What you need to do
Quote the records that follow in full and exactly; leave out the pictures.

Data extract: Begin

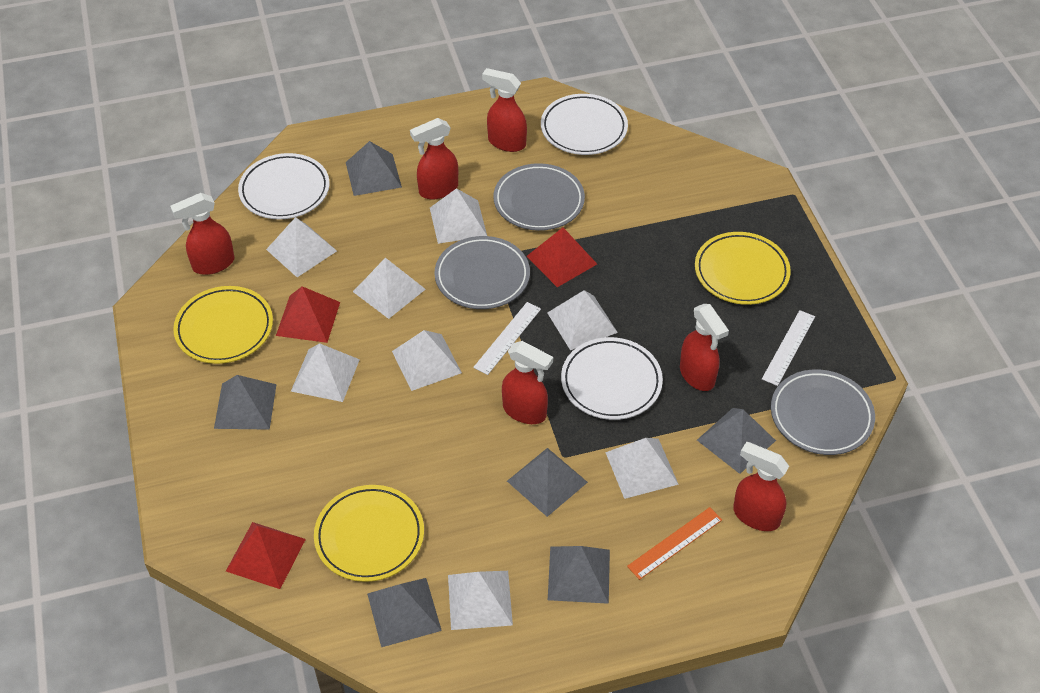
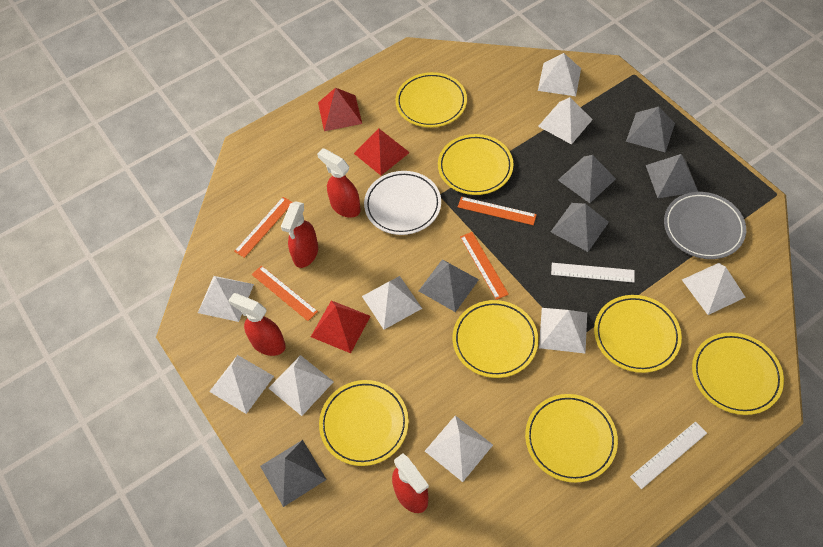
grey plate: 3 -> 1
orange ruler: 1 -> 4
red spray bottle: 6 -> 4
white plate: 3 -> 1
white pyramid: 8 -> 9
yellow plate: 3 -> 7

Data extract: End

Result of the exercise
grey plate: 3 -> 1
orange ruler: 1 -> 4
red spray bottle: 6 -> 4
white plate: 3 -> 1
white pyramid: 8 -> 9
yellow plate: 3 -> 7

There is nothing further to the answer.